WORK TO COMPLETE
Using the material that follows, say how many lines contain the string "brush". Answer with a number only.

THE INPUT
______

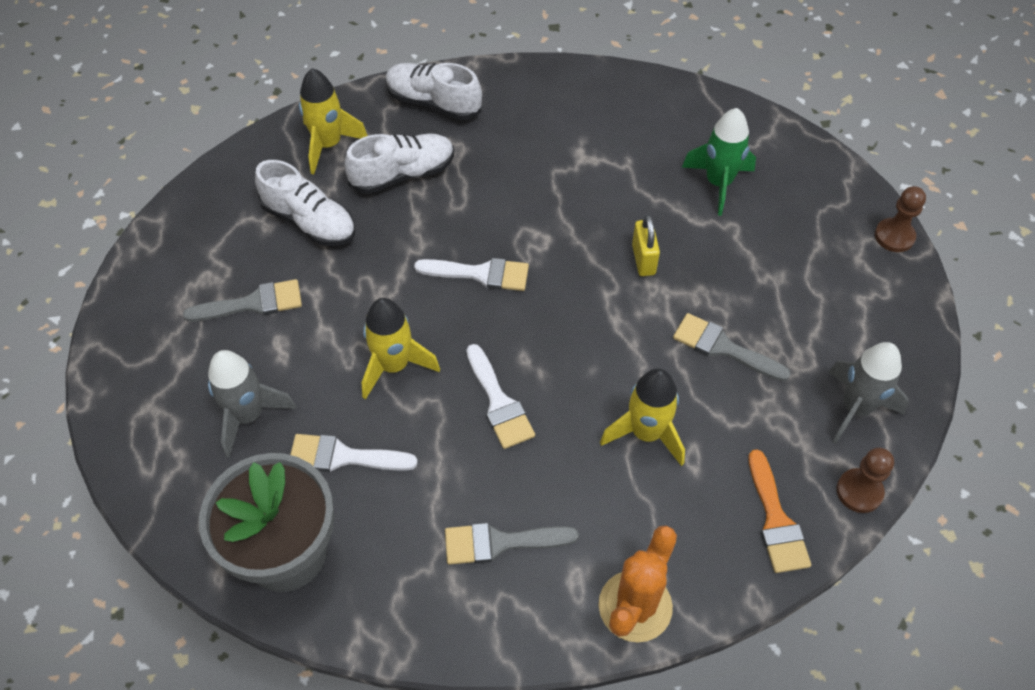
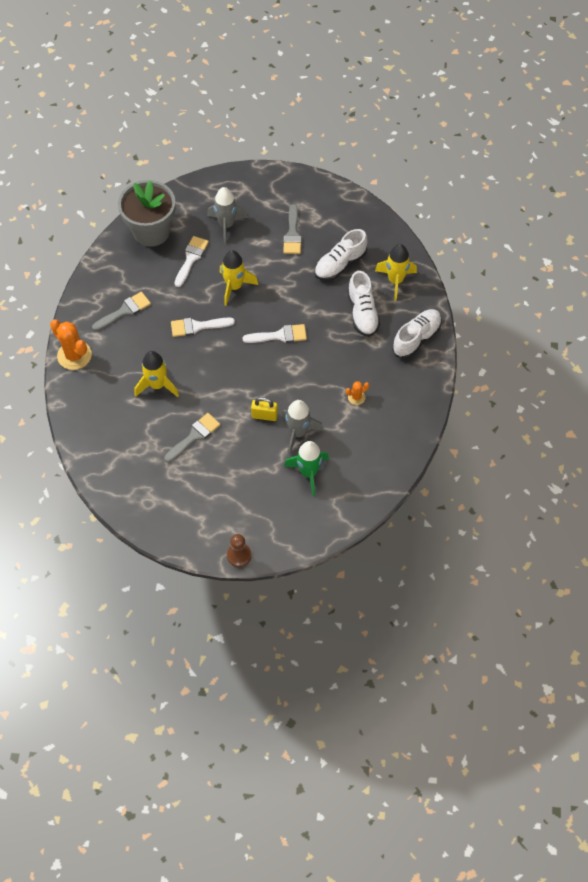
camera: 105 degrees right, 5 degrees up
white brush [414,258,529,291] -> white brush turned 120 degrees counterclockwise [242,324,307,343]
grey brush [445,523,579,565] -> grey brush turned 45 degrees clockwise [92,292,151,331]
orange brush [748,449,811,573] -> none
grey rocket [829,342,909,444] -> grey rocket moved to [282,400,324,455]
brown pawn [837,448,894,513] -> none
none -> orange cactus [346,381,369,405]

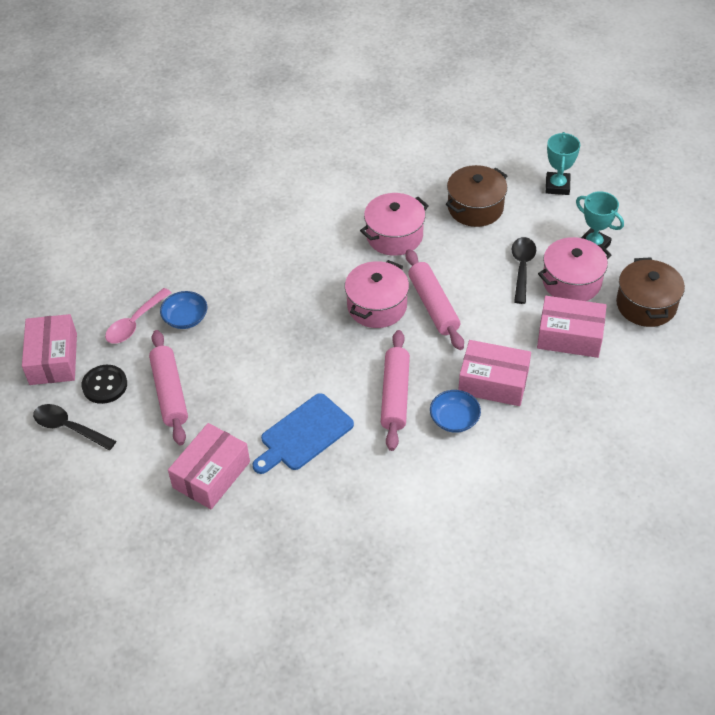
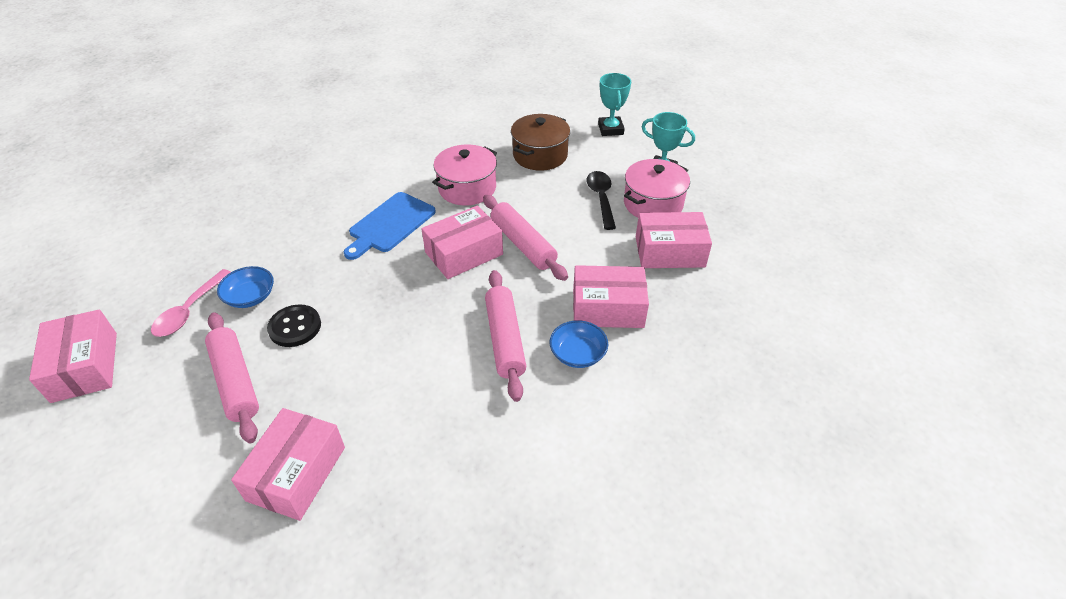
camera: 15 degrees left, 5 degrees down
black spoon [33,404,116,450] -> none
black button [81,365,127,404] -> black button moved to [267,304,321,347]
blue cutting board [252,393,354,474] -> blue cutting board moved to [344,192,436,260]
pink pot [345,260,409,328] -> pink box [422,205,503,279]
brown pot [616,257,685,327] -> none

______

ANSWER SECTION
3